--- WHAT NEEDS TO BE DONE ---
When the word "none" shows up in a line of the records below, copy that line.

--- RECORDS SHOWN ---

═══

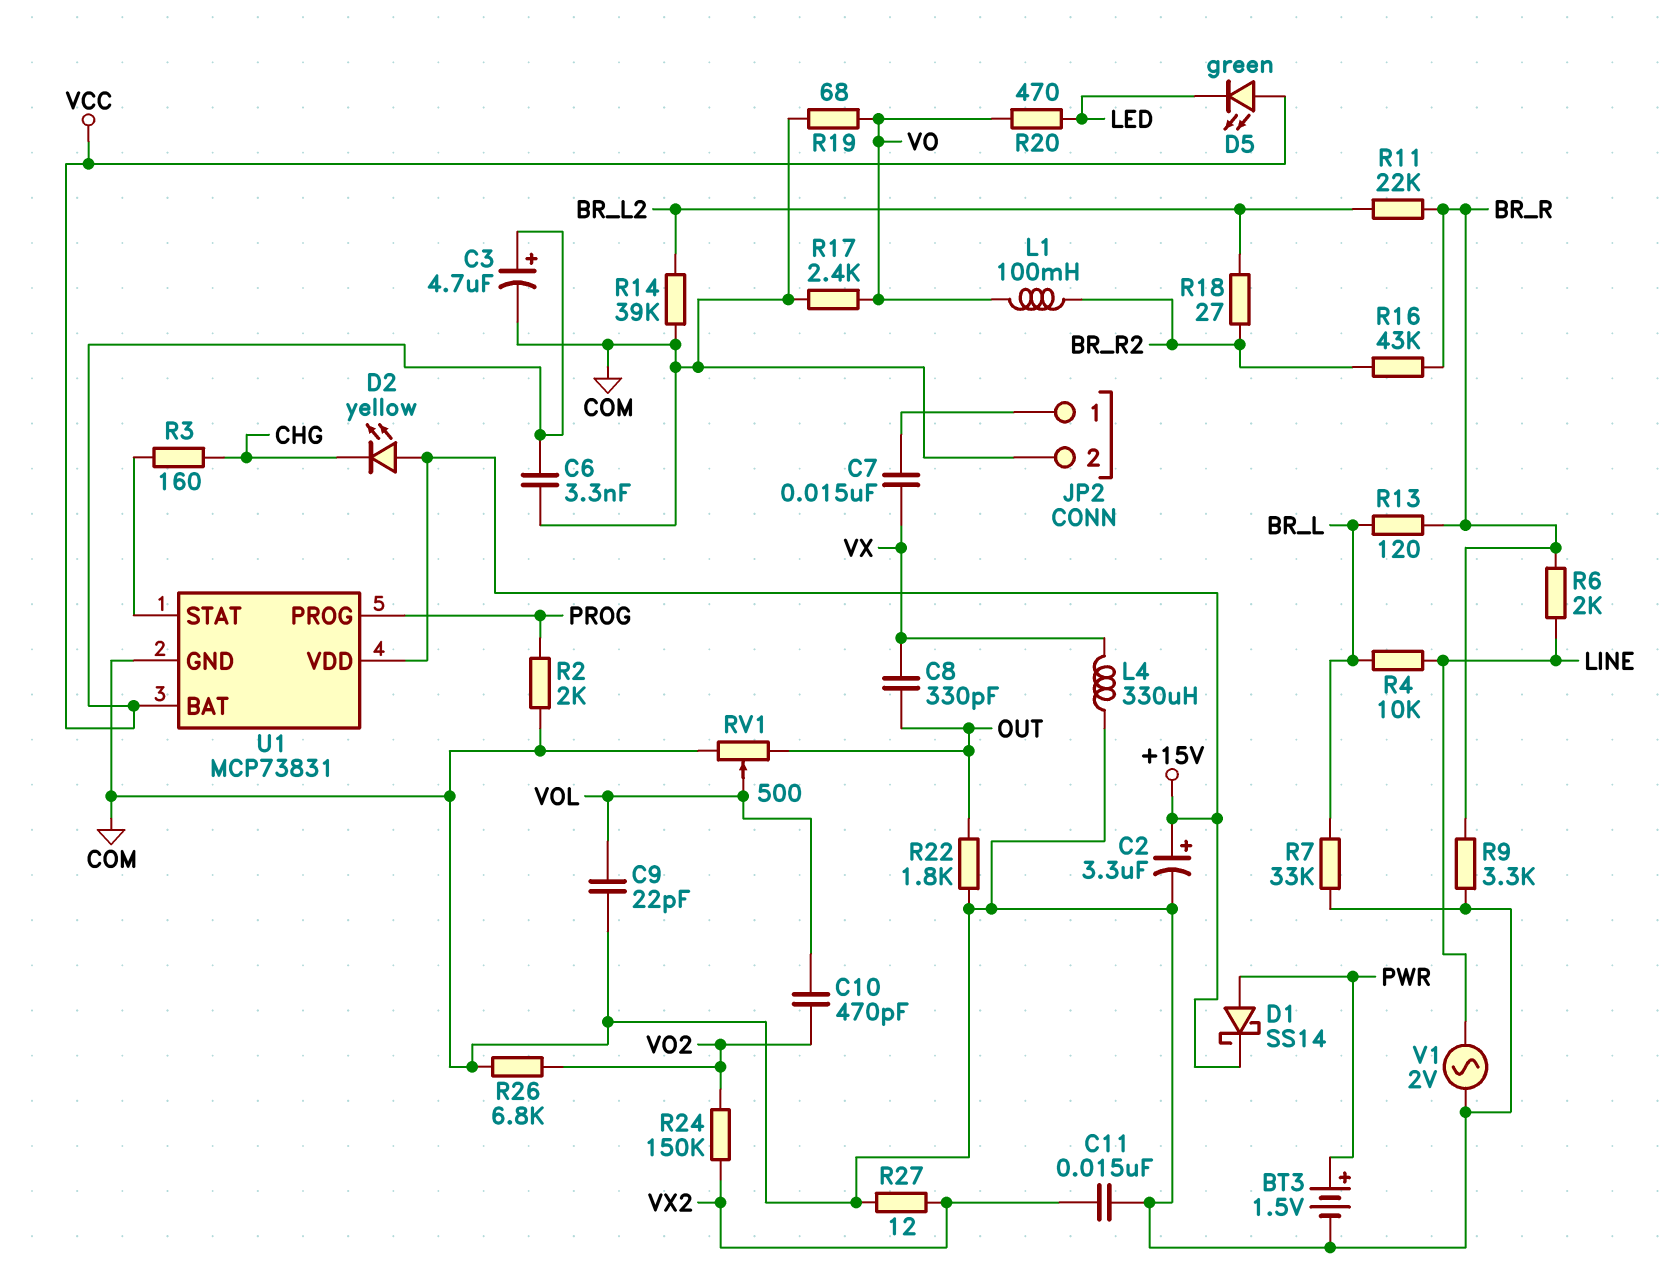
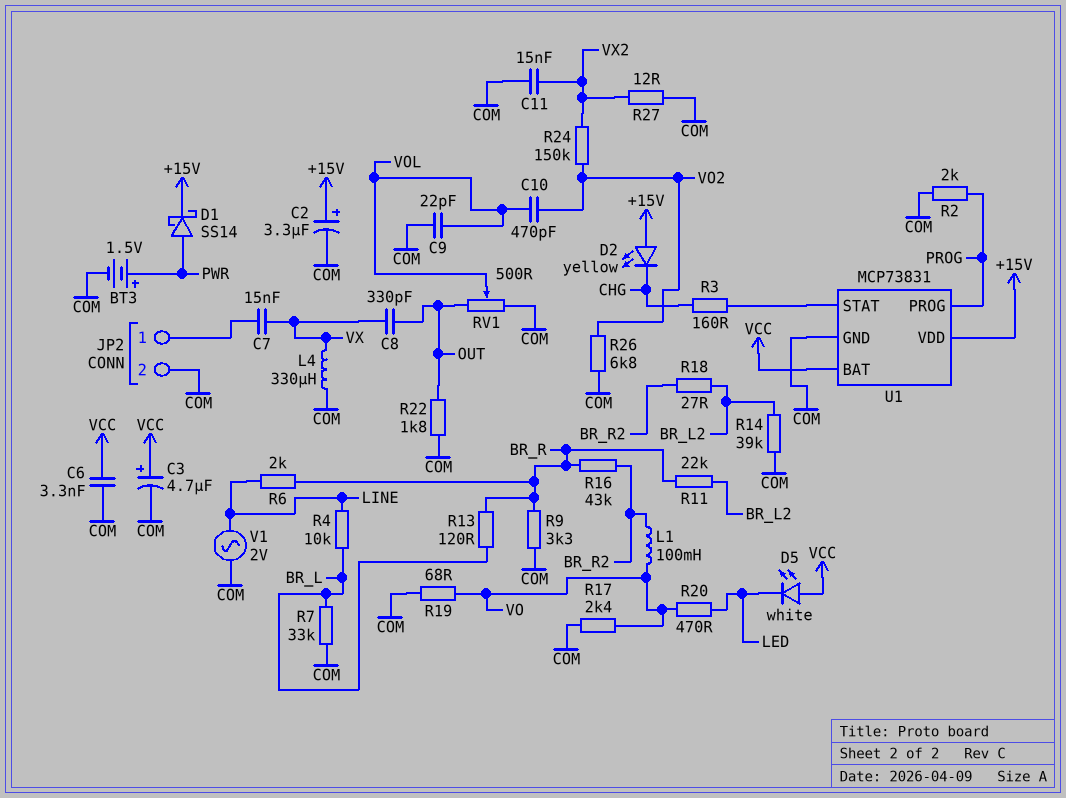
D5: LED green (A VCC, K LED) -> LED white (A VCC, K LED)

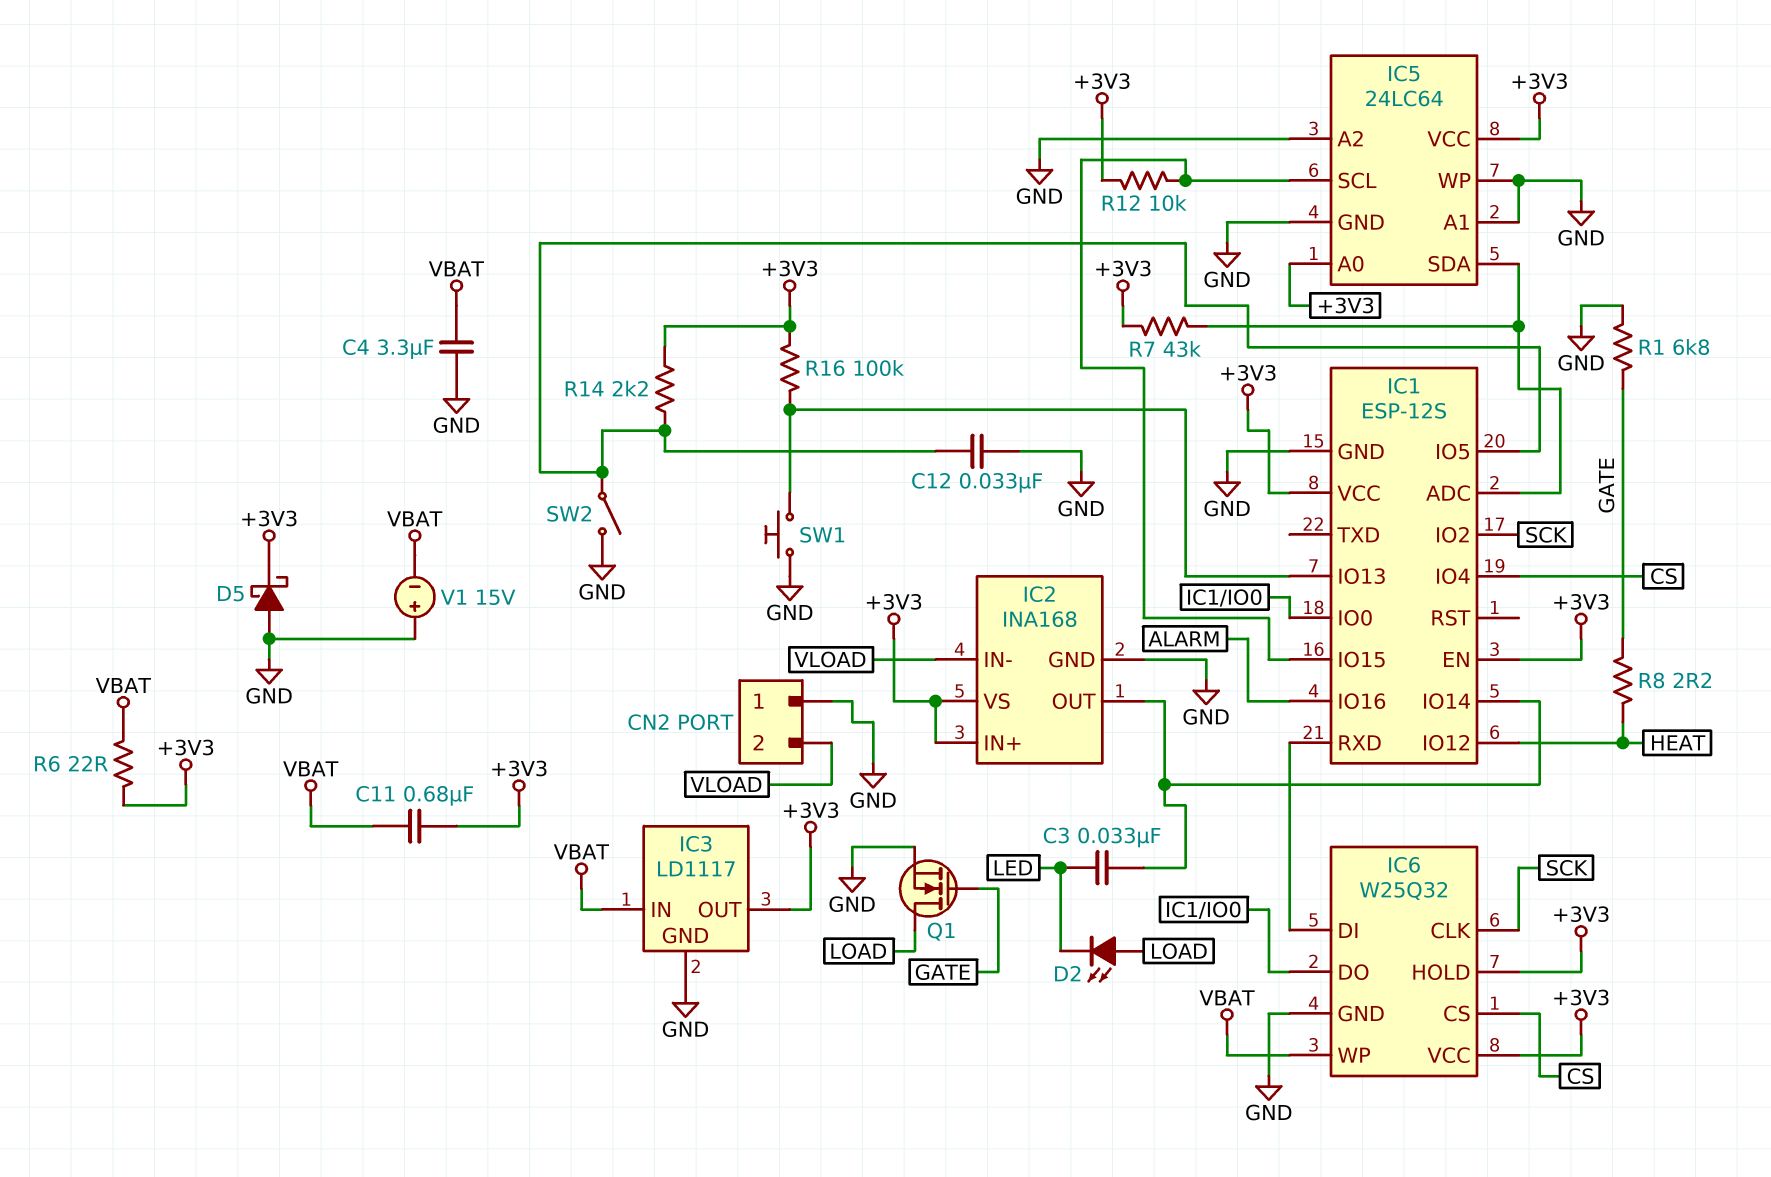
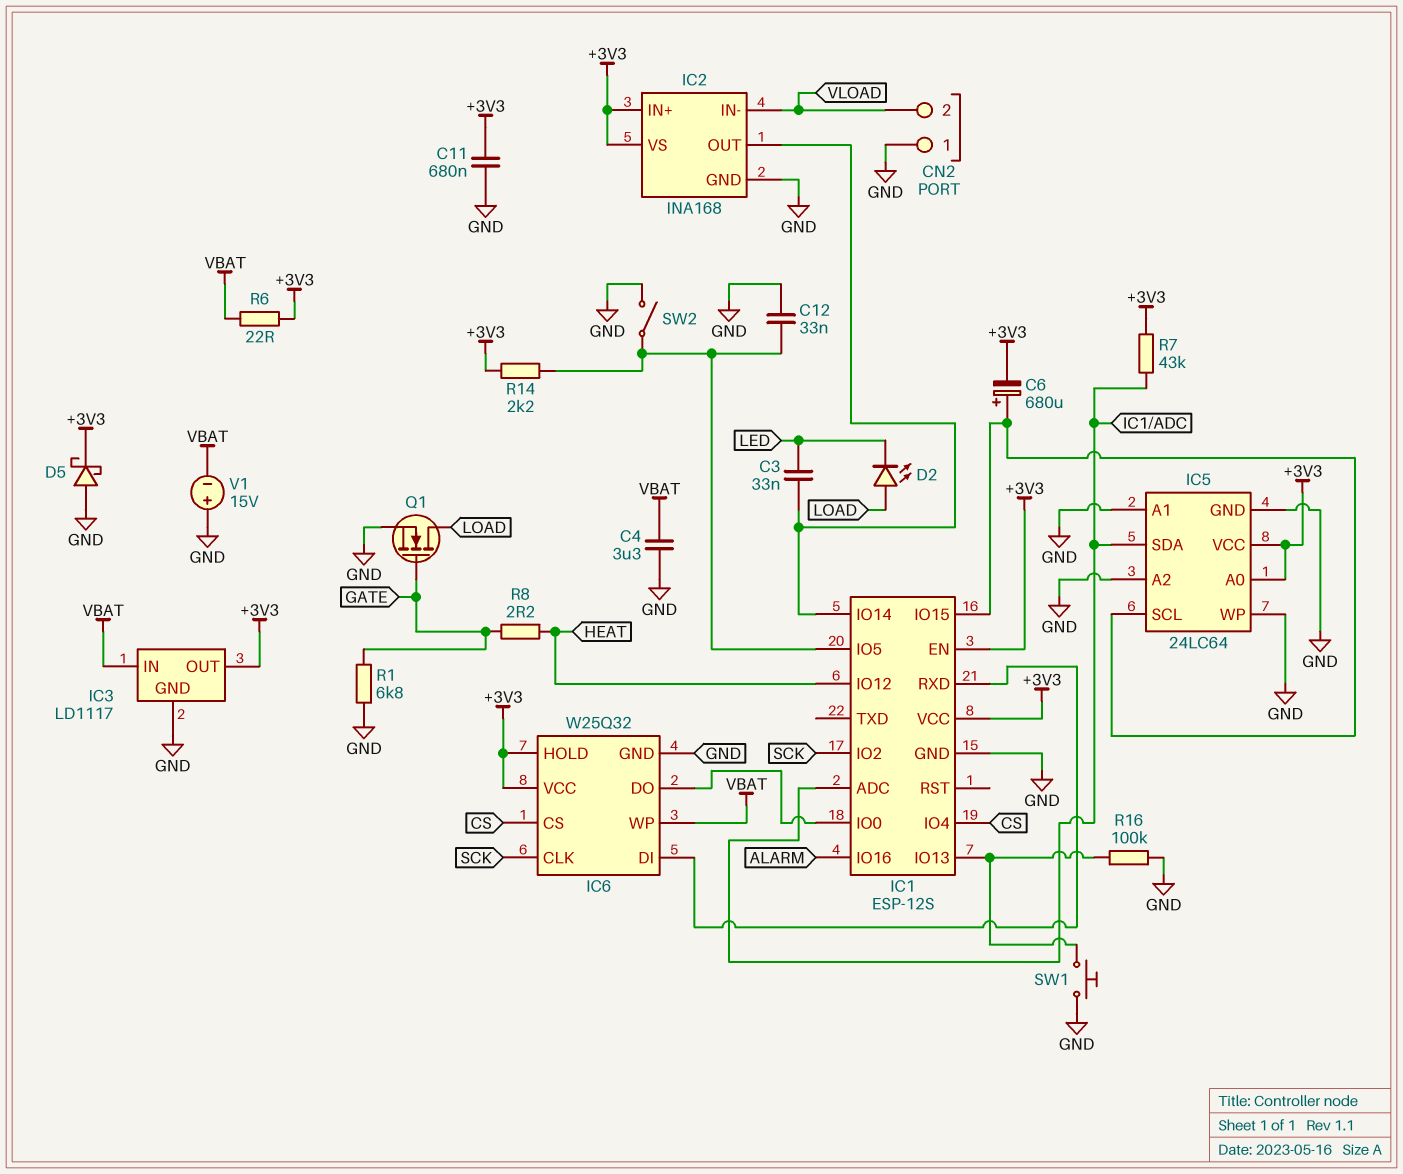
C6: none -> 680uF (plus IC1/IO15, minus +3V3)
C11: 680nF (+3V3, VBAT) -> 680nF (+3V3, GND)
R12: 10k (+3V3, IC1/IO15) -> none
R16: 100k (+3V3, IC1/IO13) -> 100k (GND, IC1/IO13)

═══

--- RESULT BELOW ---
C6: none -> 680uF (plus IC1/IO15, minus +3V3)
R12: 10k (+3V3, IC1/IO15) -> none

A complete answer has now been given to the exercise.